Your objective ->
Hunt for the word "drum" across the entries below, copying each line that holds it.

Supplied entries ->
----------------------------------------

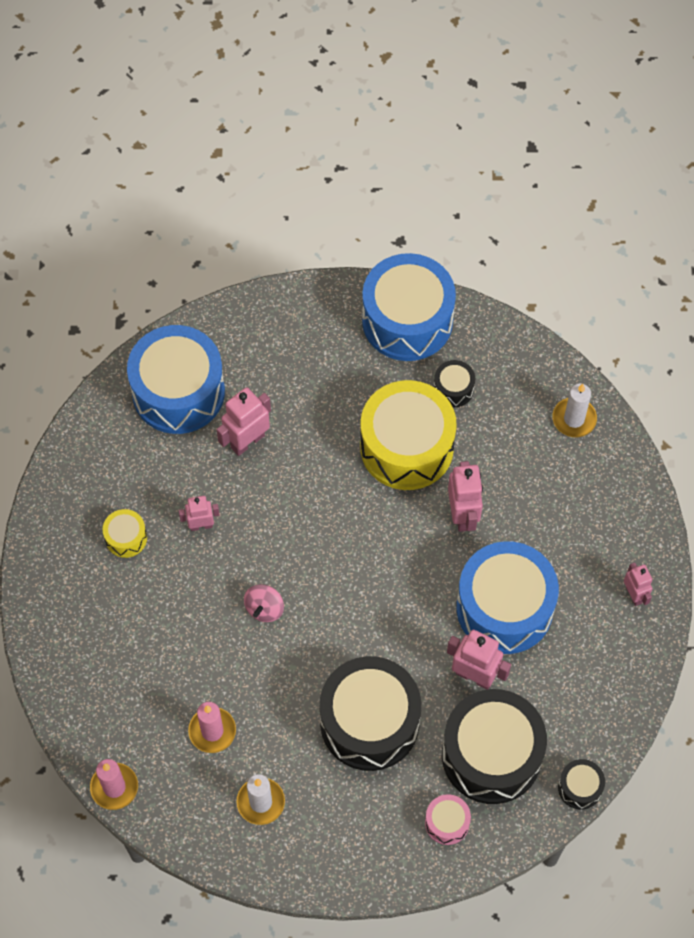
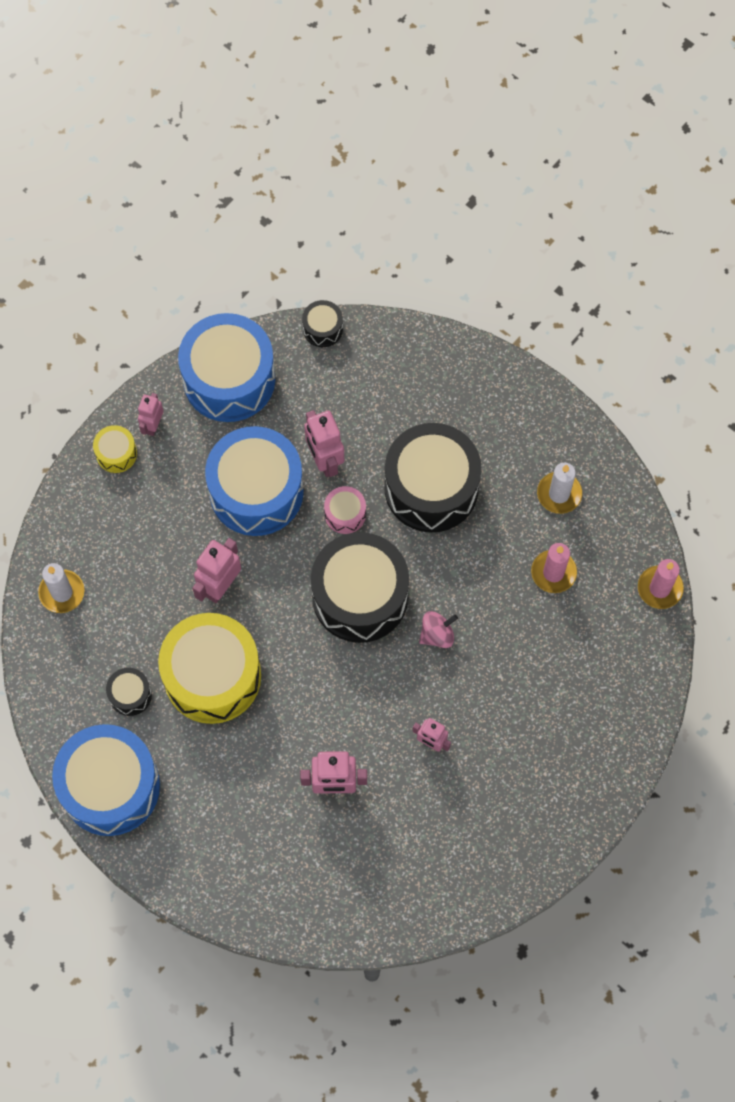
camera: 140 degrees left, 5 degrees up
(126, 538) = (500, 781): yellow drum -> yellow drum (116, 453)
(178, 392) = (354, 878): blue drum -> blue drum (229, 379)
(447, 823) = (437, 377): pink drum -> pink drum (345, 514)
(491, 755) = (364, 397): black drum -> black drum (360, 596)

----------------------------------------

Response to this task ->
(126, 538) = (500, 781): yellow drum -> yellow drum (116, 453)
(178, 392) = (354, 878): blue drum -> blue drum (229, 379)
(447, 823) = (437, 377): pink drum -> pink drum (345, 514)
(491, 755) = (364, 397): black drum -> black drum (360, 596)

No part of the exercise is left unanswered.